- Dataset excerpts:
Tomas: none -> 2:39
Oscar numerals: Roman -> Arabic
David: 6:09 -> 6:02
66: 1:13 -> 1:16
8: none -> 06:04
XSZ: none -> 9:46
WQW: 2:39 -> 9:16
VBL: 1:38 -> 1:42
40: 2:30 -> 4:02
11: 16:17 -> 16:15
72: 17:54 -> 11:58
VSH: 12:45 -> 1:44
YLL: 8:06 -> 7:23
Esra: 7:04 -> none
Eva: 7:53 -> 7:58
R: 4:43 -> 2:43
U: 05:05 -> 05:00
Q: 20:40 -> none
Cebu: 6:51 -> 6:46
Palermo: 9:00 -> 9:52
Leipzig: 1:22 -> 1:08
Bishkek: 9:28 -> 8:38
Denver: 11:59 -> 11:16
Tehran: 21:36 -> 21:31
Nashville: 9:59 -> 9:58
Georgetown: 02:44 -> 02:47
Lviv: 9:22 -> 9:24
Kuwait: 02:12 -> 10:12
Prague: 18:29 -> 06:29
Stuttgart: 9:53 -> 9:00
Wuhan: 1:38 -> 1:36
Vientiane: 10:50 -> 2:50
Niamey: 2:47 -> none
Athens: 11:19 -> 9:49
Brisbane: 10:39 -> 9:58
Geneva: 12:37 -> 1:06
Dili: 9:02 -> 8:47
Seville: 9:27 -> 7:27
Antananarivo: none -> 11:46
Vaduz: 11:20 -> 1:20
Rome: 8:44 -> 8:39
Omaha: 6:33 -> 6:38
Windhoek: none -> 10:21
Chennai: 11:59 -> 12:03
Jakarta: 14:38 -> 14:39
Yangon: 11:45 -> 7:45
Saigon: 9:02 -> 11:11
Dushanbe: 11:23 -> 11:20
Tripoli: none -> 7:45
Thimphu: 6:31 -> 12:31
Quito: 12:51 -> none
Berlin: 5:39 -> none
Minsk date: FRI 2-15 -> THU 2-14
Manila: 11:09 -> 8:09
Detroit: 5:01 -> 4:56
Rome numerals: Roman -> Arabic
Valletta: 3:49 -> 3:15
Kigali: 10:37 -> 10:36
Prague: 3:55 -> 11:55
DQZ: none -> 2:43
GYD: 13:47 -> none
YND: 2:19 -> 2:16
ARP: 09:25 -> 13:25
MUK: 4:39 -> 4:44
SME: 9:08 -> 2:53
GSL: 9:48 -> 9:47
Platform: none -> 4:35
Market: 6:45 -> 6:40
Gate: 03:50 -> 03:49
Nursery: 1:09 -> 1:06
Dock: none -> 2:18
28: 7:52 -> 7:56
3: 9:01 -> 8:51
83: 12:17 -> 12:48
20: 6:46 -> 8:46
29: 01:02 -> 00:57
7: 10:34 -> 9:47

- The problem: Copy out every line in the entries above word for word.

- Right answer:
Tomas: none -> 2:39
Oscar numerals: Roman -> Arabic
David: 6:09 -> 6:02
66: 1:13 -> 1:16
8: none -> 06:04
XSZ: none -> 9:46
WQW: 2:39 -> 9:16
VBL: 1:38 -> 1:42
40: 2:30 -> 4:02
11: 16:17 -> 16:15
72: 17:54 -> 11:58
VSH: 12:45 -> 1:44
YLL: 8:06 -> 7:23
Esra: 7:04 -> none
Eva: 7:53 -> 7:58
R: 4:43 -> 2:43
U: 05:05 -> 05:00
Q: 20:40 -> none
Cebu: 6:51 -> 6:46
Palermo: 9:00 -> 9:52
Leipzig: 1:22 -> 1:08
Bishkek: 9:28 -> 8:38
Denver: 11:59 -> 11:16
Tehran: 21:36 -> 21:31
Nashville: 9:59 -> 9:58
Georgetown: 02:44 -> 02:47
Lviv: 9:22 -> 9:24
Kuwait: 02:12 -> 10:12
Prague: 18:29 -> 06:29
Stuttgart: 9:53 -> 9:00
Wuhan: 1:38 -> 1:36
Vientiane: 10:50 -> 2:50
Niamey: 2:47 -> none
Athens: 11:19 -> 9:49
Brisbane: 10:39 -> 9:58
Geneva: 12:37 -> 1:06
Dili: 9:02 -> 8:47
Seville: 9:27 -> 7:27
Antananarivo: none -> 11:46
Vaduz: 11:20 -> 1:20
Rome: 8:44 -> 8:39
Omaha: 6:33 -> 6:38
Windhoek: none -> 10:21
Chennai: 11:59 -> 12:03
Jakarta: 14:38 -> 14:39
Yangon: 11:45 -> 7:45
Saigon: 9:02 -> 11:11
Dushanbe: 11:23 -> 11:20
Tripoli: none -> 7:45
Thimphu: 6:31 -> 12:31
Quito: 12:51 -> none
Berlin: 5:39 -> none
Minsk date: FRI 2-15 -> THU 2-14
Manila: 11:09 -> 8:09
Detroit: 5:01 -> 4:56
Rome numerals: Roman -> Arabic
Valletta: 3:49 -> 3:15
Kigali: 10:37 -> 10:36
Prague: 3:55 -> 11:55
DQZ: none -> 2:43
GYD: 13:47 -> none
YND: 2:19 -> 2:16
ARP: 09:25 -> 13:25
MUK: 4:39 -> 4:44
SME: 9:08 -> 2:53
GSL: 9:48 -> 9:47
Platform: none -> 4:35
Market: 6:45 -> 6:40
Gate: 03:50 -> 03:49
Nursery: 1:09 -> 1:06
Dock: none -> 2:18
28: 7:52 -> 7:56
3: 9:01 -> 8:51
83: 12:17 -> 12:48
20: 6:46 -> 8:46
29: 01:02 -> 00:57
7: 10:34 -> 9:47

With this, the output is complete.